DATASET ENTRIES START
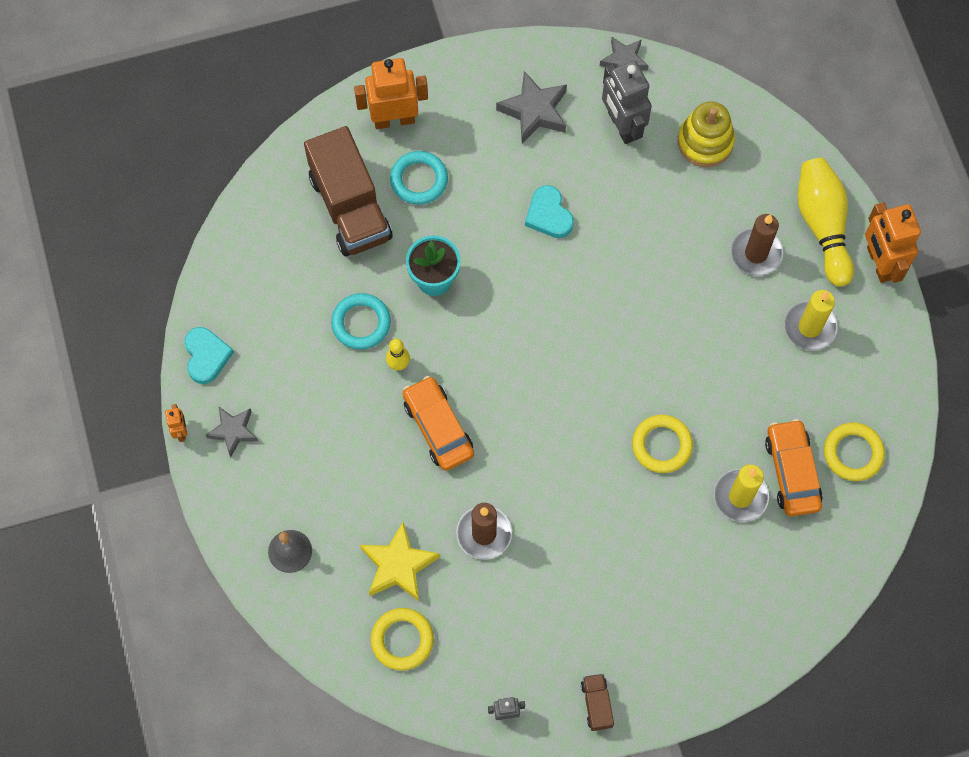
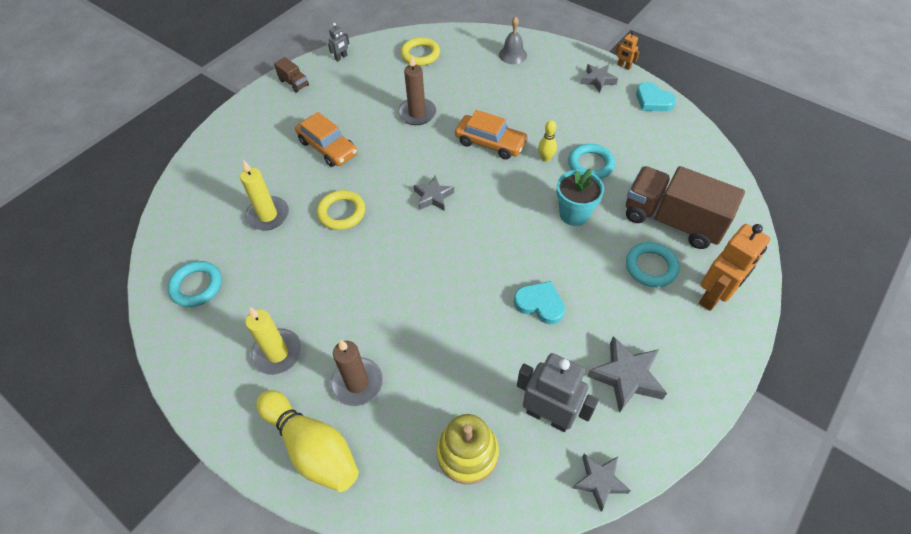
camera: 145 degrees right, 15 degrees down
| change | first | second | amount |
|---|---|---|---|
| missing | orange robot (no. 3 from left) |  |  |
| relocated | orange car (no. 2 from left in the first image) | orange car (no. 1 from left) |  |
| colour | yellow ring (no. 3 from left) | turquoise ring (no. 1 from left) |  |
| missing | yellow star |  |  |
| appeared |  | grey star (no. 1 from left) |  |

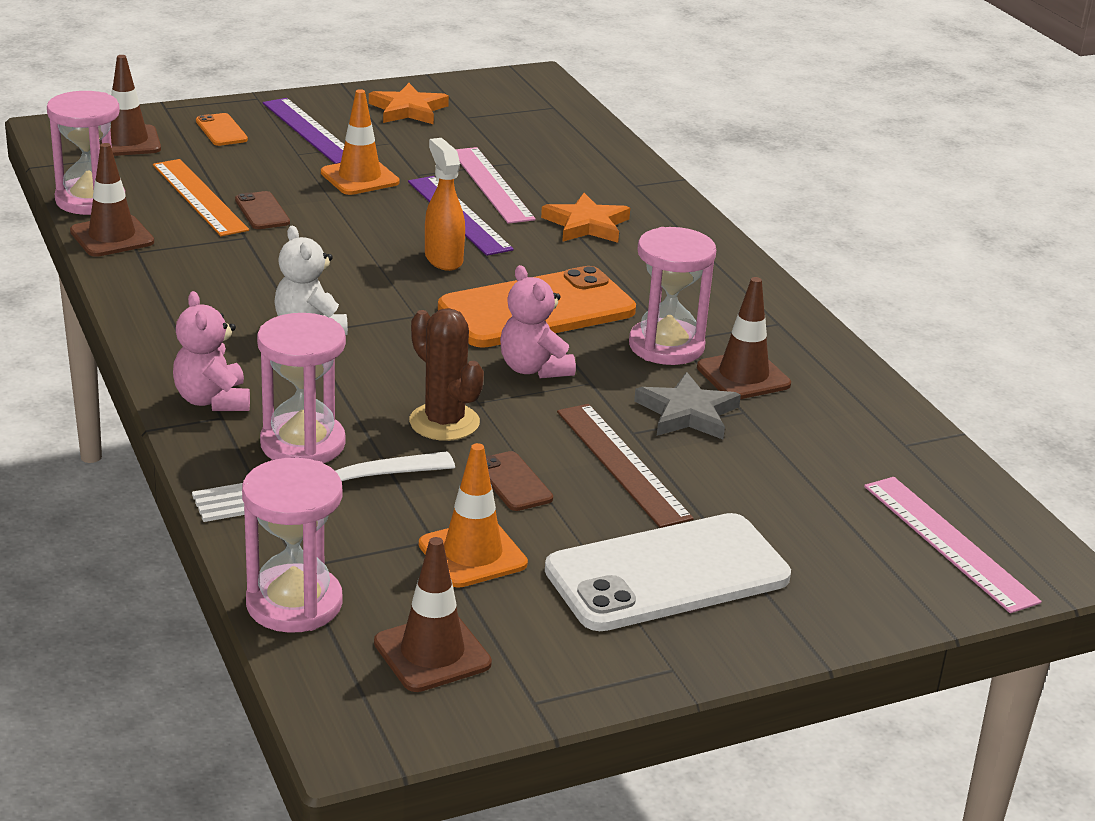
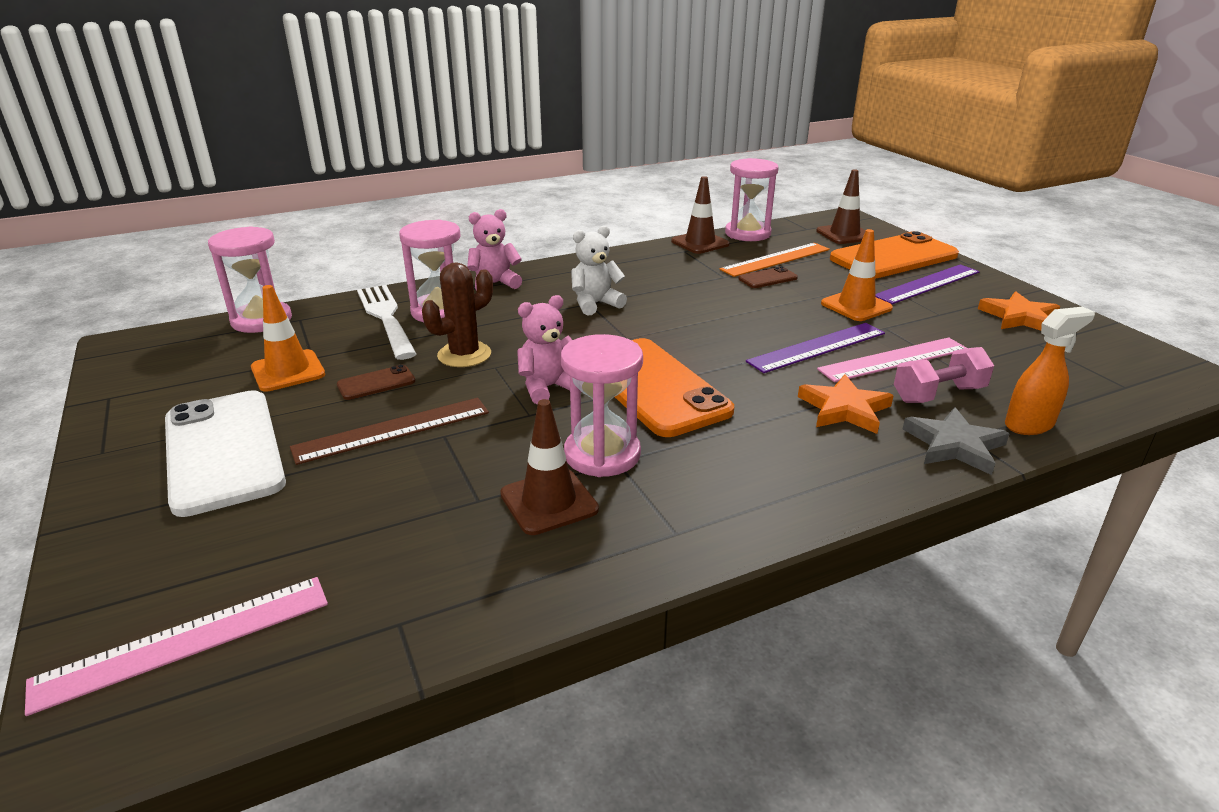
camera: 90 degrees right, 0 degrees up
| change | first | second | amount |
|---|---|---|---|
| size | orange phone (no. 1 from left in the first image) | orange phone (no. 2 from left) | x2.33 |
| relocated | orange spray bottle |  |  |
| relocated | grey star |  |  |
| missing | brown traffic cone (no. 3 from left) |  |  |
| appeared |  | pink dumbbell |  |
DATASET ENTRIES END
=== TASK ===
From the entries, report each line that includes the word "yellow".

=== ANSWER BOX ===
| colour | yellow ring (no. 3 from left) | turquoise ring (no. 1 from left) |  |
| missing | yellow star |  |  |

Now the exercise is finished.